Records for the exercise
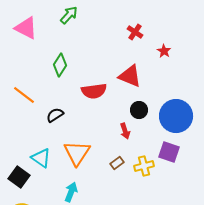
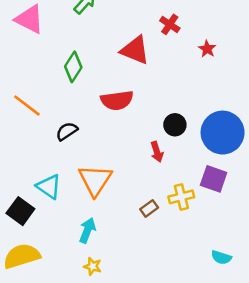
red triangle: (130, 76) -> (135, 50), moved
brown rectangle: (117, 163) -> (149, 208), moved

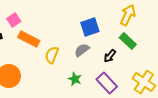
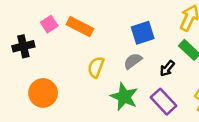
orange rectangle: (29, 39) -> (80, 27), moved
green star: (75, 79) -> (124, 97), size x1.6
---
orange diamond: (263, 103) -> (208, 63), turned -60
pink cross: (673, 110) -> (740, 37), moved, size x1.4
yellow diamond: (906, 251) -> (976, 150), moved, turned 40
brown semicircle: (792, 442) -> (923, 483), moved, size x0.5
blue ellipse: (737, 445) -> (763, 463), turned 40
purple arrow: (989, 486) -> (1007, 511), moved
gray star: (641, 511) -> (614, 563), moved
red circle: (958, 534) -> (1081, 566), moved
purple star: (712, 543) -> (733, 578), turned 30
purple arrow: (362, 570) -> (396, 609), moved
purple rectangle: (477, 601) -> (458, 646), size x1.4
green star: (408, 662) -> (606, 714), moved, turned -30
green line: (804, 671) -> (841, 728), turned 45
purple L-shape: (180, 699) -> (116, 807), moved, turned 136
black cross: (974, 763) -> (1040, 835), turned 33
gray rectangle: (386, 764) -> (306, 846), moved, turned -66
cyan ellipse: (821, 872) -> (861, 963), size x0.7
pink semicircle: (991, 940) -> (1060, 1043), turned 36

Prompt
Using the entries above, extract exactly the span from the line with "yellow diamond: (906, 251)" to the line with "cyan ellipse: (821, 872)", both lines included; leave out everything else.

Task response
yellow diamond: (906, 251) -> (976, 150), moved, turned 40
brown semicircle: (792, 442) -> (923, 483), moved, size x0.5
blue ellipse: (737, 445) -> (763, 463), turned 40
purple arrow: (989, 486) -> (1007, 511), moved
gray star: (641, 511) -> (614, 563), moved
red circle: (958, 534) -> (1081, 566), moved
purple star: (712, 543) -> (733, 578), turned 30
purple arrow: (362, 570) -> (396, 609), moved
purple rectangle: (477, 601) -> (458, 646), size x1.4
green star: (408, 662) -> (606, 714), moved, turned -30
green line: (804, 671) -> (841, 728), turned 45
purple L-shape: (180, 699) -> (116, 807), moved, turned 136
black cross: (974, 763) -> (1040, 835), turned 33
gray rectangle: (386, 764) -> (306, 846), moved, turned -66
cyan ellipse: (821, 872) -> (861, 963), size x0.7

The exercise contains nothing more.